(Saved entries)
== Segment start ==
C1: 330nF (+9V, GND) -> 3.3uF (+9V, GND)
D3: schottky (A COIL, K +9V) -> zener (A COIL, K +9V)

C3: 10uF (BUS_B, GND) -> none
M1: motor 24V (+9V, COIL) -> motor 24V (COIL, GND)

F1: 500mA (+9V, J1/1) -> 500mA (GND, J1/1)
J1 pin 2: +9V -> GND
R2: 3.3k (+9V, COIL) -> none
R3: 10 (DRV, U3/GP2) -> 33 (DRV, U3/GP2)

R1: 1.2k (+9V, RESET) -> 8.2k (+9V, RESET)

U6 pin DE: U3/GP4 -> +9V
== Segment end ==
**EXERCISE DETAILS:**
What lines above hold the word "COIL"? Pull each one out.

**RESULT OF THIS TASK:**
D3: schottky (A COIL, K +9V) -> zener (A COIL, K +9V)
M1: motor 24V (+9V, COIL) -> motor 24V (COIL, GND)
R2: 3.3k (+9V, COIL) -> none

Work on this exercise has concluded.